Aim of the exercise
Copy every line of the data that contains the string "switch".
*** Opening of Exercise material ***
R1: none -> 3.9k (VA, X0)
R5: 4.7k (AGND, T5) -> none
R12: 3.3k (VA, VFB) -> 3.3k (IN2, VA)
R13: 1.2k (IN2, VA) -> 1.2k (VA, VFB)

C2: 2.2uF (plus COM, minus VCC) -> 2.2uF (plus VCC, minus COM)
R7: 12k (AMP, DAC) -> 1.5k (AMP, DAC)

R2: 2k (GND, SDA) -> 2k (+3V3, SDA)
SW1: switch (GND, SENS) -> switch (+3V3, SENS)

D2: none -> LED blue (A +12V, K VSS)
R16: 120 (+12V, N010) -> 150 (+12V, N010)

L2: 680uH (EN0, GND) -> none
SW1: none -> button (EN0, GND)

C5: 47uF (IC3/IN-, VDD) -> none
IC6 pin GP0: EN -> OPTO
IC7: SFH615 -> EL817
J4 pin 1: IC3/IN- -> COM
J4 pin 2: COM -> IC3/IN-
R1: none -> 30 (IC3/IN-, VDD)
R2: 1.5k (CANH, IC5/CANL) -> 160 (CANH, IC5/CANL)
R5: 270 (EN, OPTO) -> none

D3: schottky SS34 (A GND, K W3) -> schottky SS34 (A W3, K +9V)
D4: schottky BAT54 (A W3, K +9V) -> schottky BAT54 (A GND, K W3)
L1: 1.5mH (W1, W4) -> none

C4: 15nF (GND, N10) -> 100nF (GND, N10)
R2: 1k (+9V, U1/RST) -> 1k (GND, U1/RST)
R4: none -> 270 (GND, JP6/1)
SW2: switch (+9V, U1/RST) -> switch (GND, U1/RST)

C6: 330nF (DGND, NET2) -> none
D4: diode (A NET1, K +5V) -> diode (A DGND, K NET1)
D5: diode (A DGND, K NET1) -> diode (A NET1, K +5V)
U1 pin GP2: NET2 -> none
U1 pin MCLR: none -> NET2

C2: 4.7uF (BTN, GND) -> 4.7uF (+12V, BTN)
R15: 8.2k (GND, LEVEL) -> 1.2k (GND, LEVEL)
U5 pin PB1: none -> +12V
*** Close of Exercise material ***
Exercise response
SW1: switch (GND, SENS) -> switch (+3V3, SENS)
SW2: switch (+9V, U1/RST) -> switch (GND, U1/RST)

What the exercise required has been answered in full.